» **What this task involves**
Print the whole listing again exactly, keeping no pictures in it.

» **Data extract**
== Segment start ==

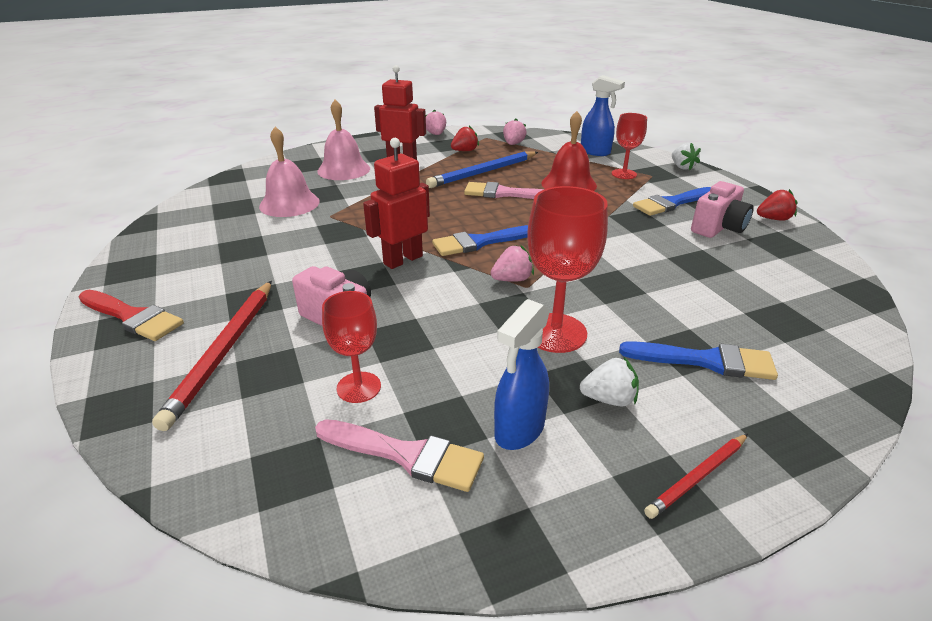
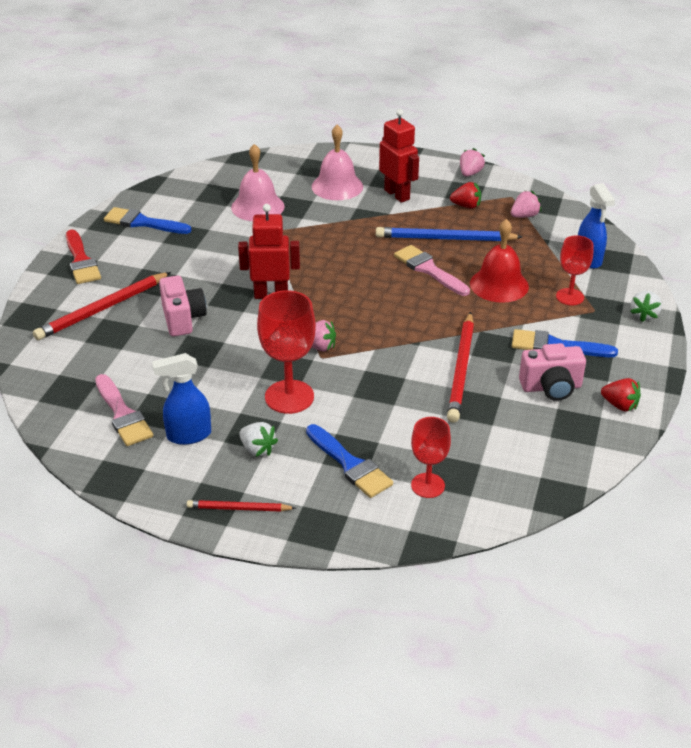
camera: 40 degrees right, 5 degrees up
red goblet [322,291,381,403] -> red goblet moved to [411,417,451,498]
blue brush [432,225,528,256] -> blue brush moved to [104,207,192,234]
none -> red pencil [447,312,474,423]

== Segment end ==

» **Answer space**
camera: 40 degrees right, 5 degrees up
red goblet [322,291,381,403] -> red goblet moved to [411,417,451,498]
blue brush [432,225,528,256] -> blue brush moved to [104,207,192,234]
none -> red pencil [447,312,474,423]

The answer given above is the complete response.